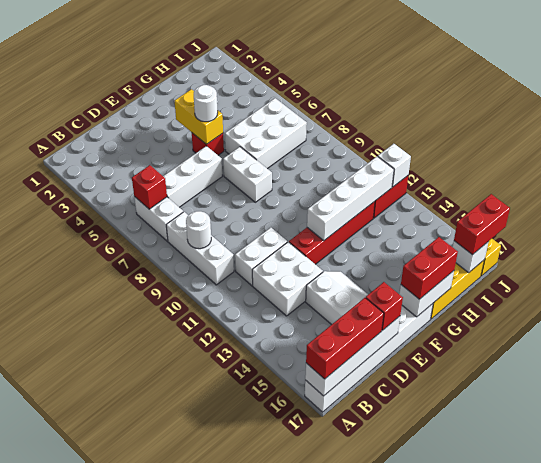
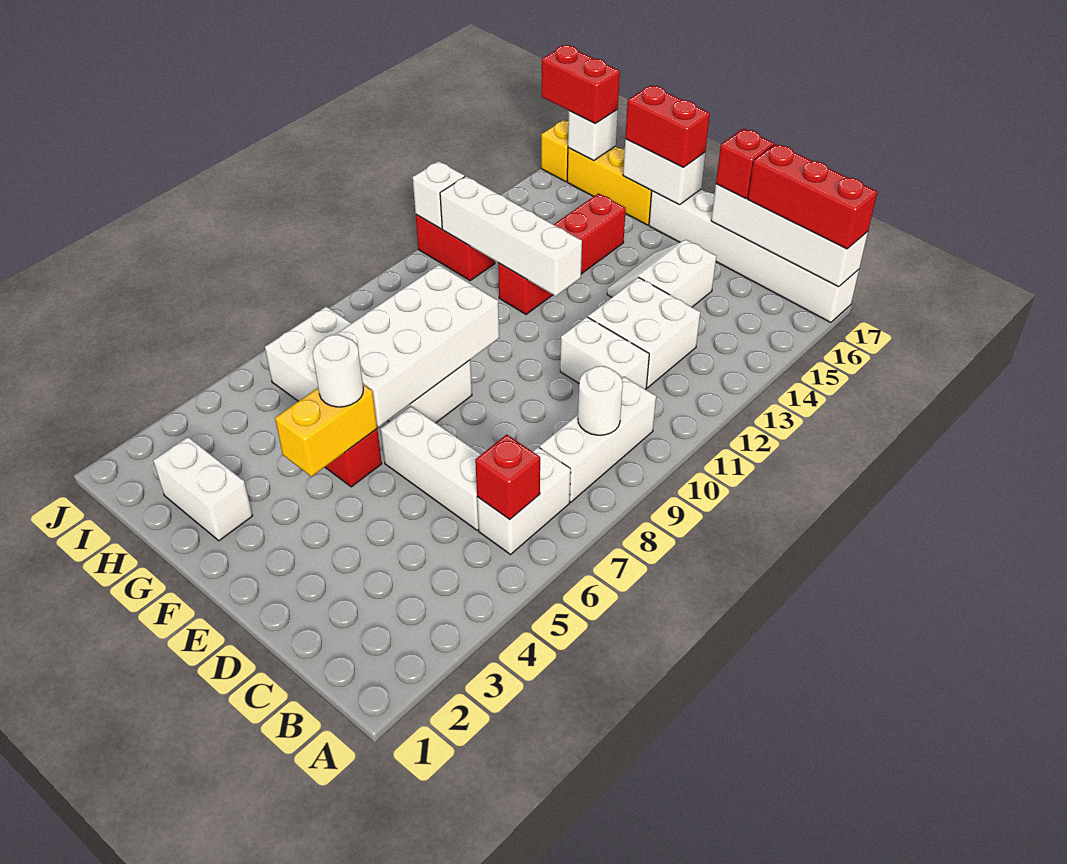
red brick E12:H12 level 1 -> red brick G12:G15 level 1
none -> white brick F6:G9 level 2
none -> white brick G2:H2 level 1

▶ **WORK TO BE COMPLETED**: Retype only the lines running from the line with "none -> white brick F6:G9 level 2" to the end of the listing, including both of those lines.

▶ **EXPECTED ANSWER**:
none -> white brick F6:G9 level 2
none -> white brick G2:H2 level 1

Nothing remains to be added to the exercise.